[Record excerpts]
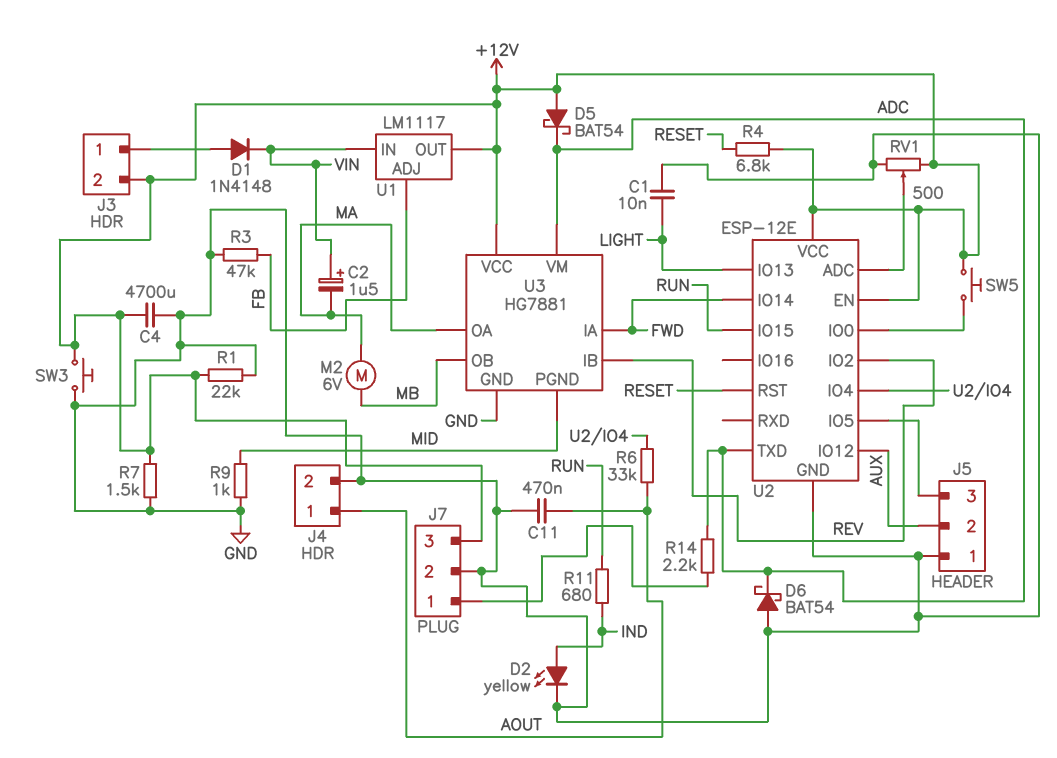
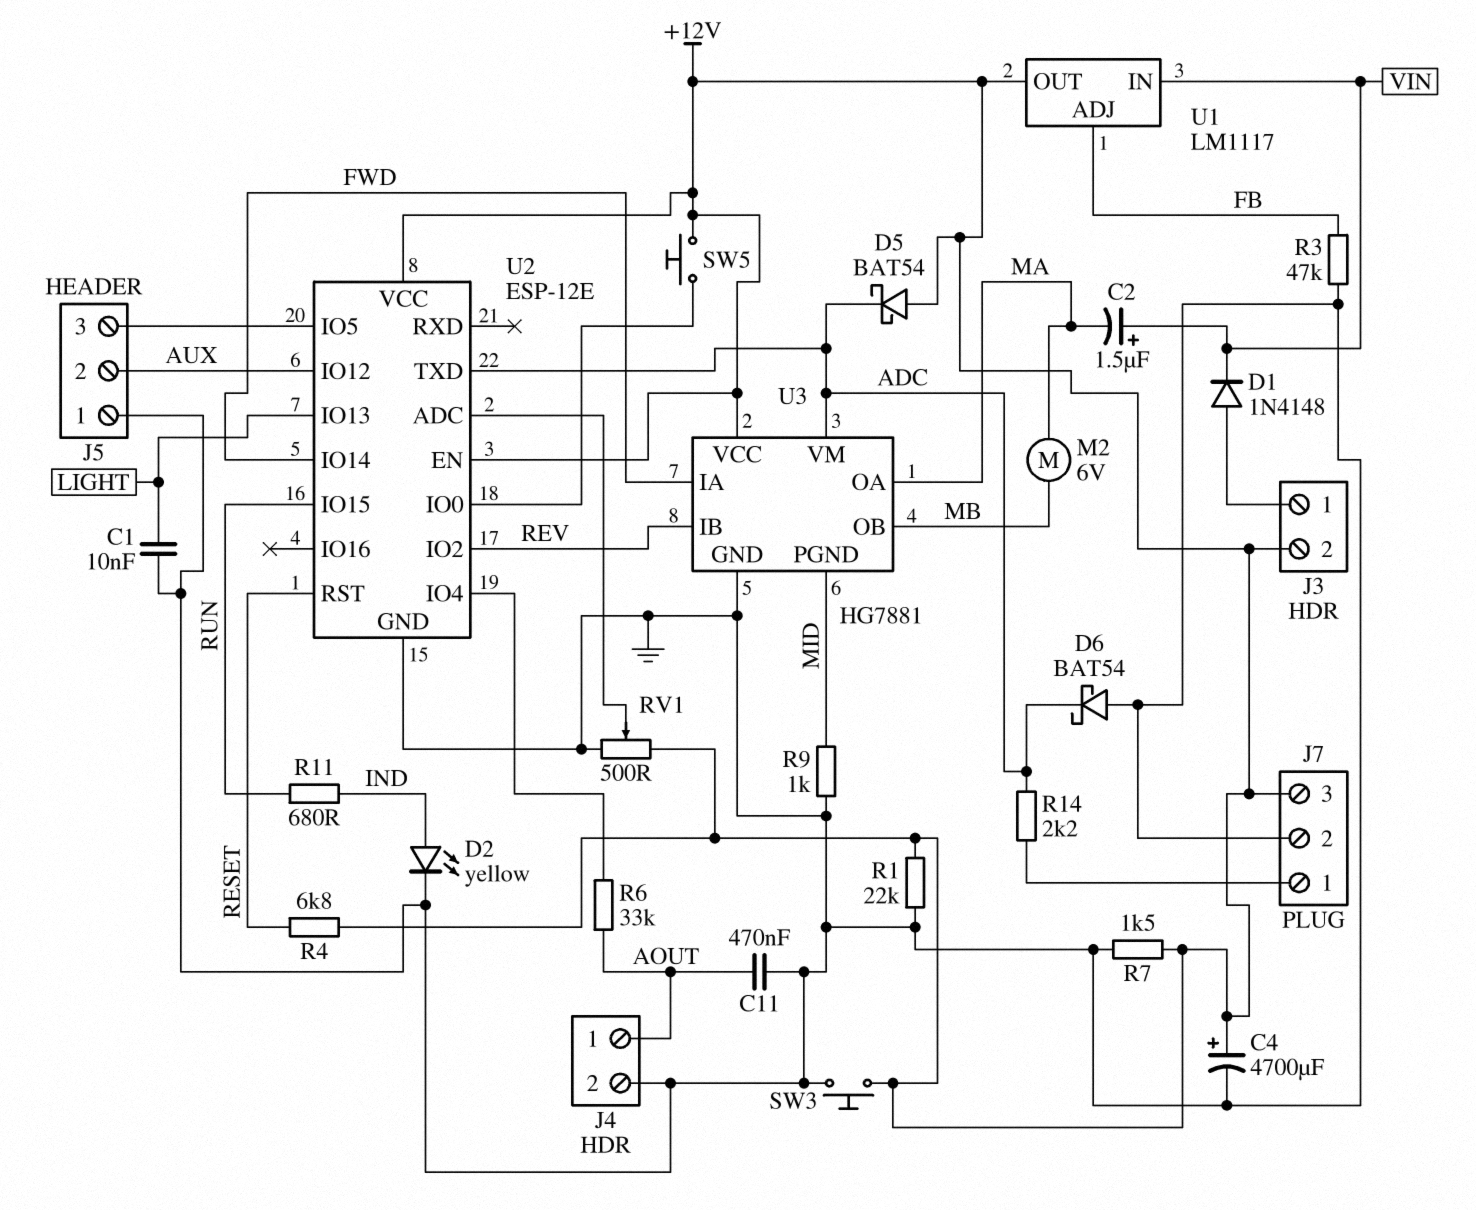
C4: 4700uF (+12V, GND) -> 4700uF (plus +12V, minus GND)

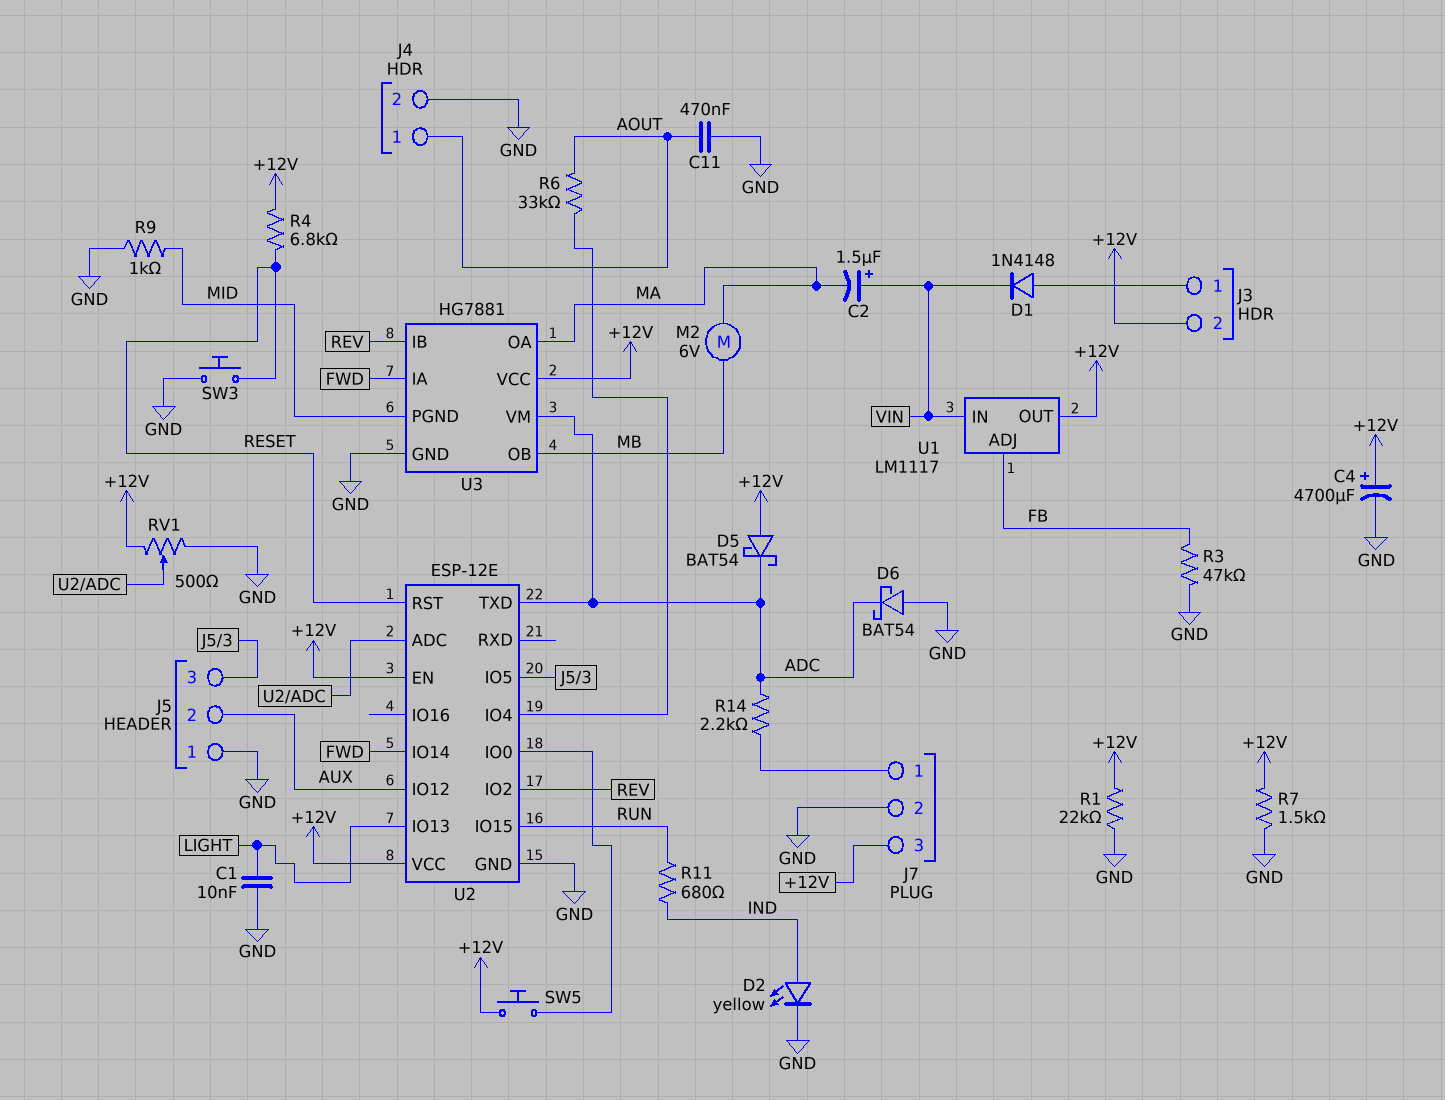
SW3: button (+12V, GND) -> button (GND, RESET)

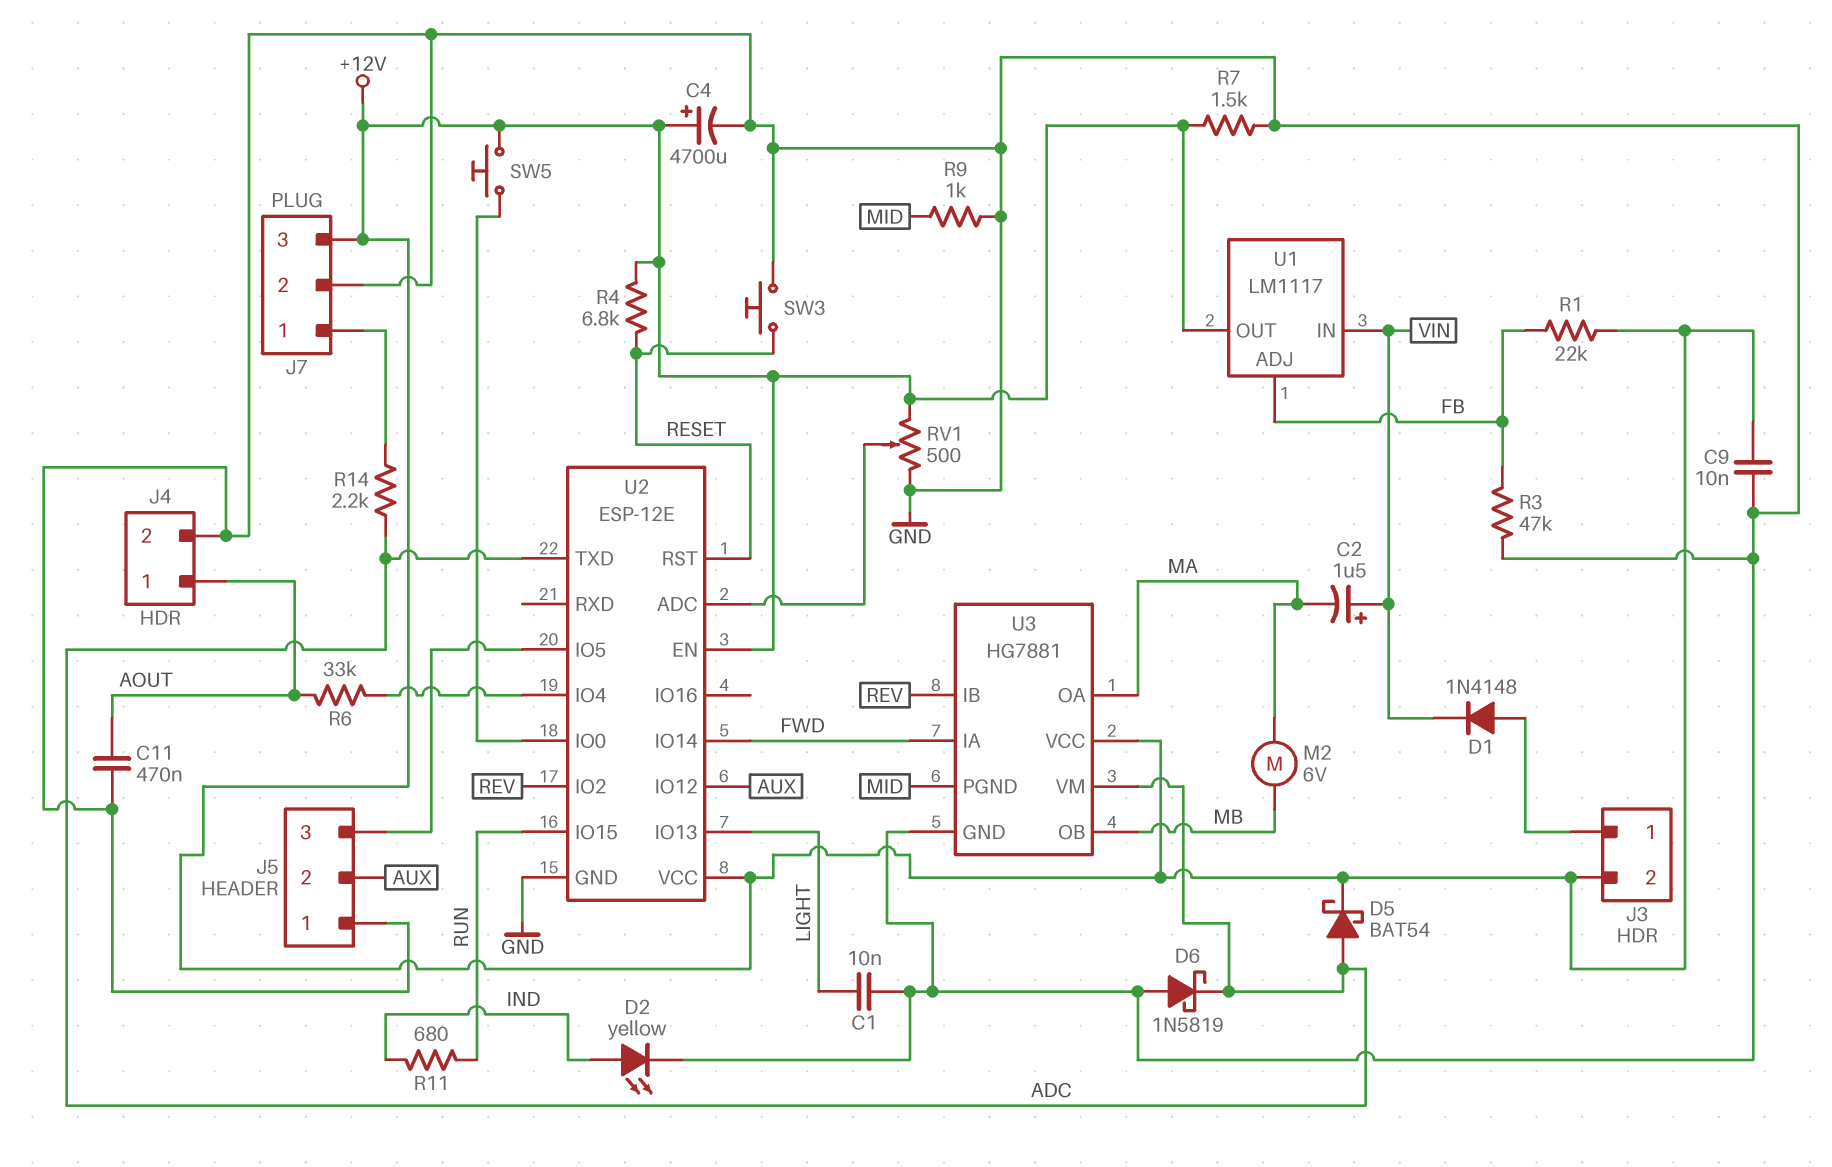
C9: none -> 10nF (+12V, GND)
D5: schottky BAT54 (A +12V, K ADC) -> schottky BAT54 (A ADC, K +12V)
D6: schottky BAT54 (A GND, K ADC) -> schottky 1N5819 (A GND, K ADC)
R1: 22k (+12V, GND) -> 22k (+12V, FB)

[Exercise] The records above are to be transcribed exactly, with every picture left out.

[Reply to the task]
C4: 4700uF (+12V, GND) -> 4700uF (plus +12V, minus GND)

SW3: button (+12V, GND) -> button (GND, RESET)

C9: none -> 10nF (+12V, GND)
D5: schottky BAT54 (A +12V, K ADC) -> schottky BAT54 (A ADC, K +12V)
D6: schottky BAT54 (A GND, K ADC) -> schottky 1N5819 (A GND, K ADC)
R1: 22k (+12V, GND) -> 22k (+12V, FB)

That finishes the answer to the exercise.